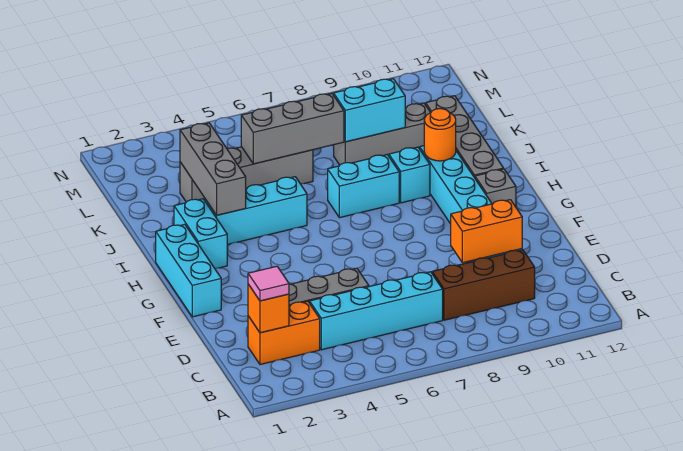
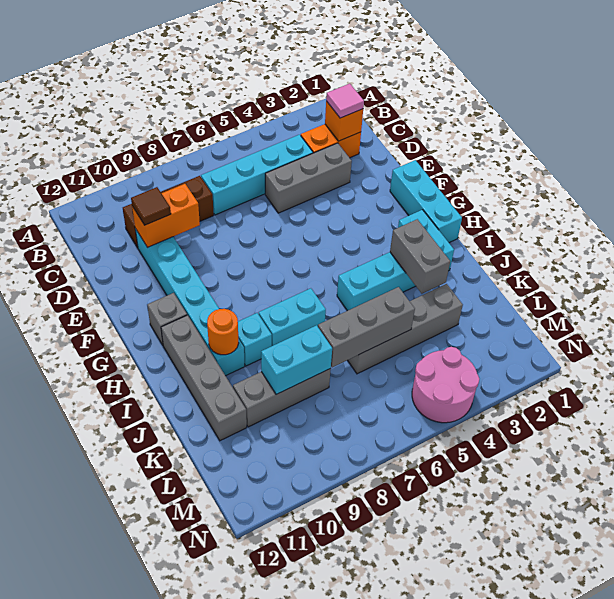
none -> brown tile D10 level 3
grey brick I3:K3 level 2 -> grey brick I3:J3 level 2
none -> pink round brick M4:N5 level 1

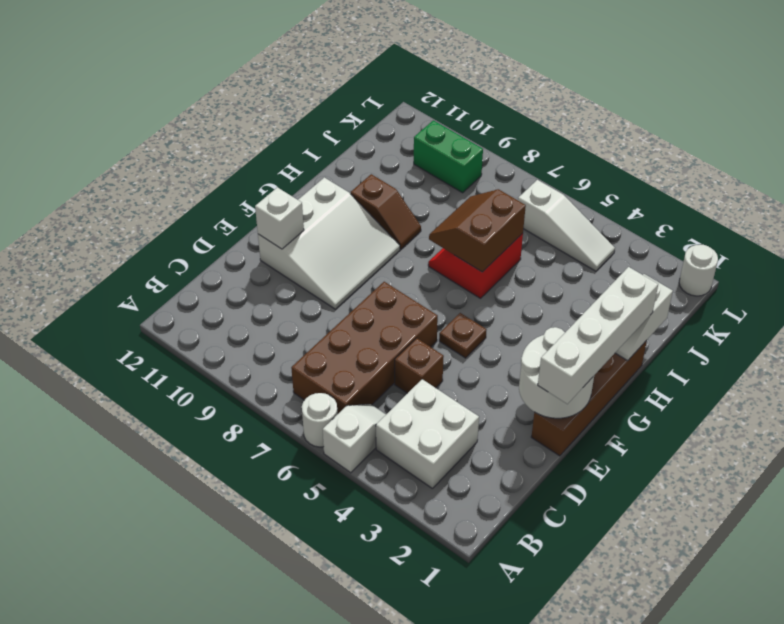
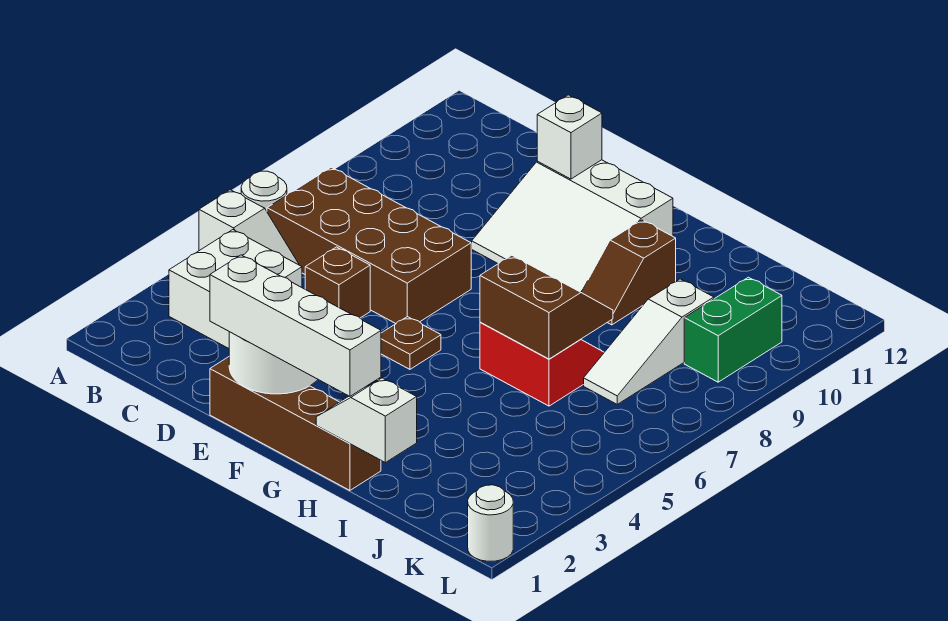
white slope K4:K6 level 1 top 6 -> white slope J7:J9 level 1 top 9

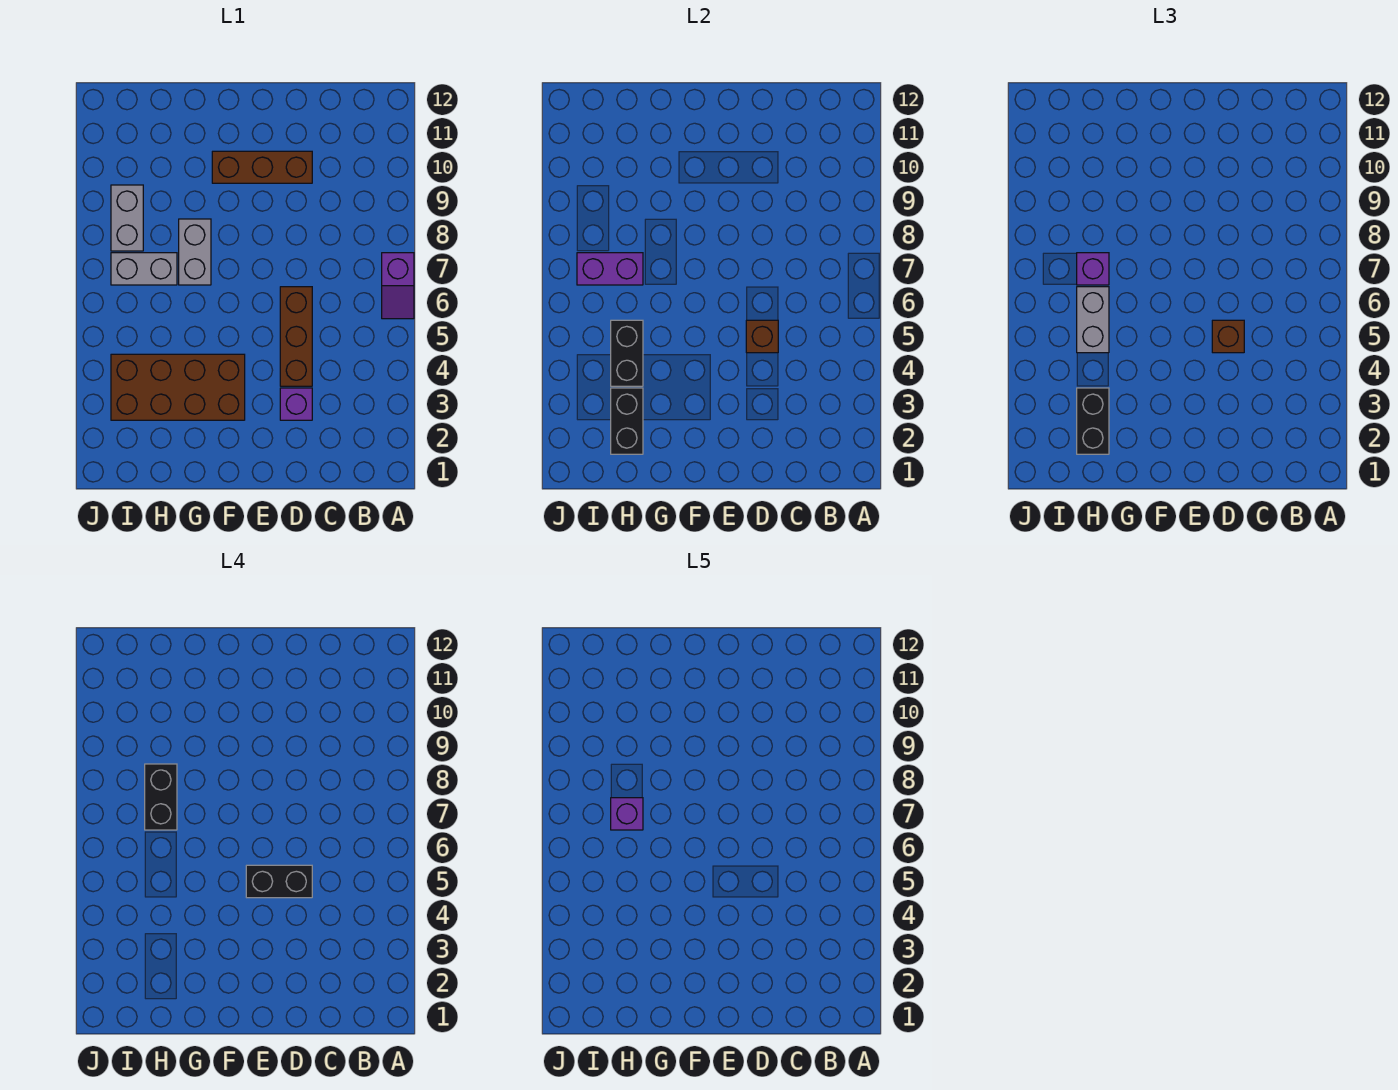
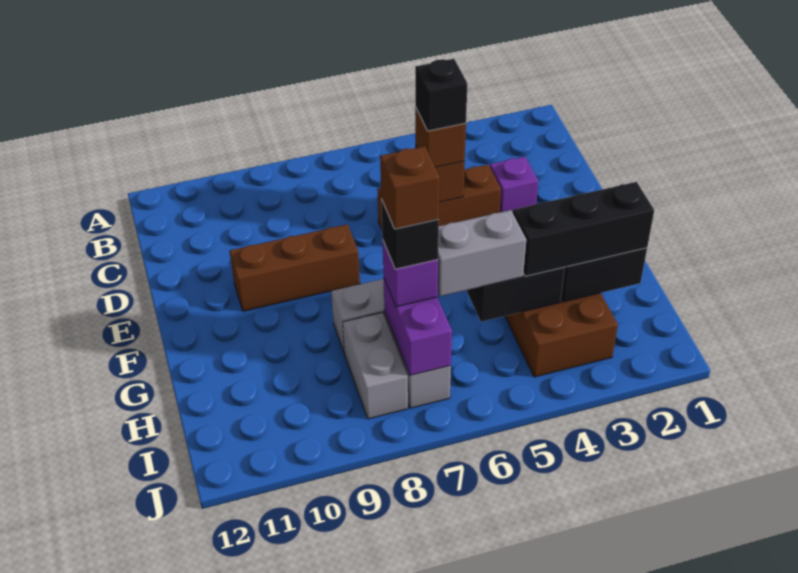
purple slope A6:A7 level 1 top 7 -> none
black brick D5:E5 level 4 -> black brick D5 level 4
brown brick D10:F10 level 1 -> brown brick E8:E10 level 1
black brick H2:H3 level 3 -> black brick H2:H4 level 3
black brick H7:H8 level 4 -> black brick H7 level 4
purple brick H7 level 5 -> brown brick H7 level 5
grey brick I8:I9 level 1 -> grey brick H8:I8 level 1

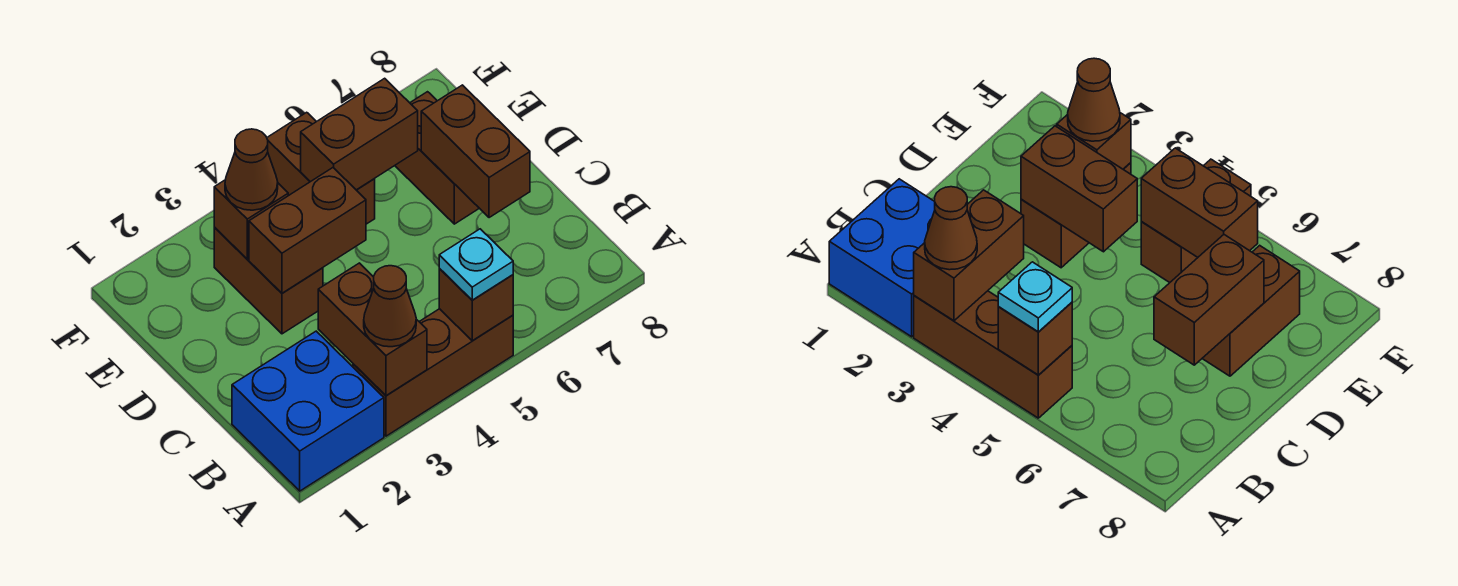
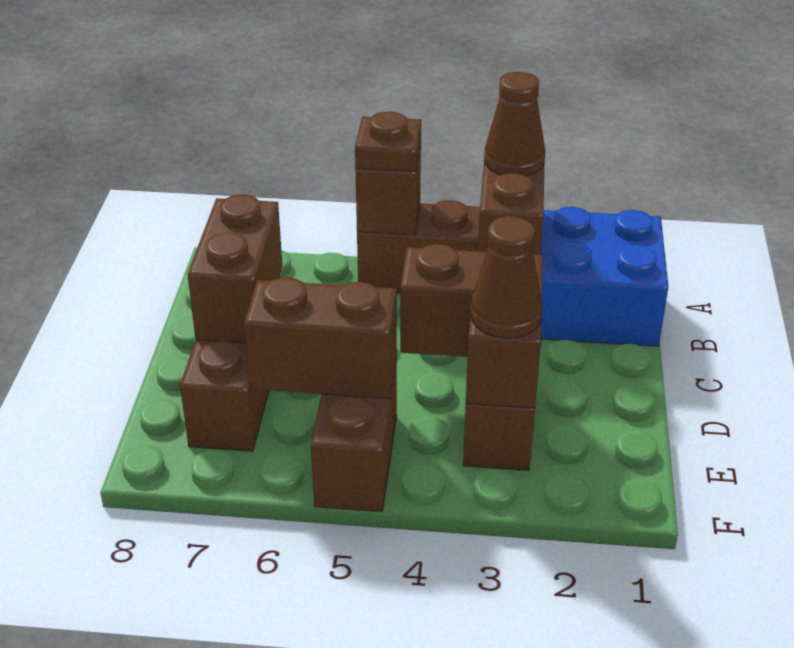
cyan plate A5 level 3 -> brown plate A5 level 3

▬▬▬▬▬▬

Could you reproduce every entry exactly, leaving out the pictures?

none -> brown tile D10 level 3
grey brick I3:K3 level 2 -> grey brick I3:J3 level 2
none -> pink round brick M4:N5 level 1

white slope K4:K6 level 1 top 6 -> white slope J7:J9 level 1 top 9

purple slope A6:A7 level 1 top 7 -> none
black brick D5:E5 level 4 -> black brick D5 level 4
brown brick D10:F10 level 1 -> brown brick E8:E10 level 1
black brick H2:H3 level 3 -> black brick H2:H4 level 3
black brick H7:H8 level 4 -> black brick H7 level 4
purple brick H7 level 5 -> brown brick H7 level 5
grey brick I8:I9 level 1 -> grey brick H8:I8 level 1

cyan plate A5 level 3 -> brown plate A5 level 3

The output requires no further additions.